> _PROBLEM REQUIREMENTS_
When the line containing "grey shoe [441,118,515,158]" appears in the listing below, set it down along with each later line through the end, exactly as written, and nothing before it.

> _PROVIDED DATA_
_ _ _ _ _

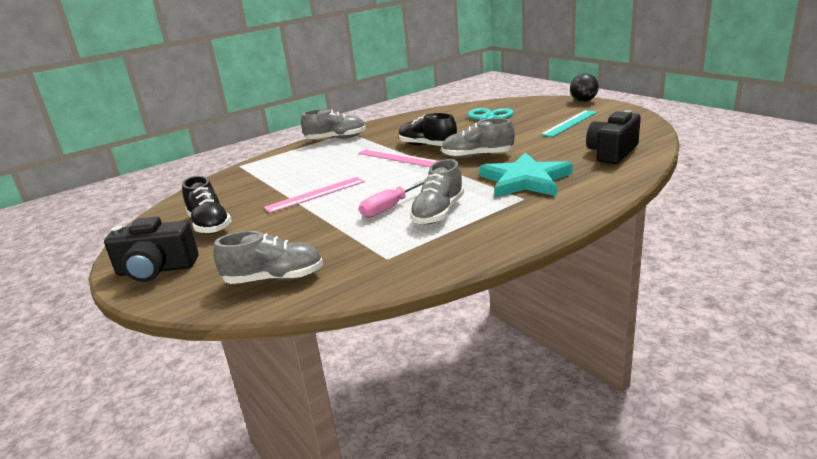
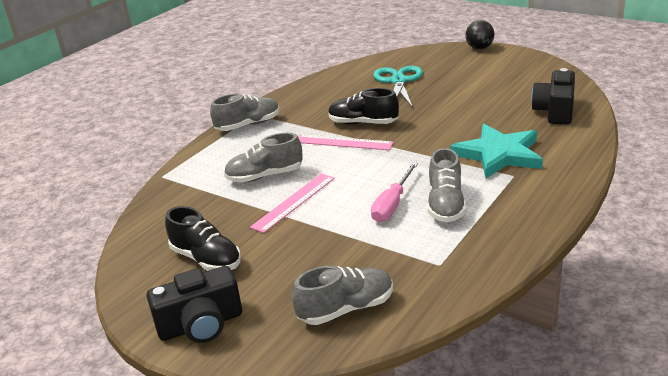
camera: 20 degrees left, 5 degrees up
grey shoe [441,118,515,158] -> grey shoe moved to [224,133,303,183]
turquoise ruler [540,110,597,137] -> none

_ _ _ _ _

> _REPLY TO THE TASK_
grey shoe [441,118,515,158] -> grey shoe moved to [224,133,303,183]
turquoise ruler [540,110,597,137] -> none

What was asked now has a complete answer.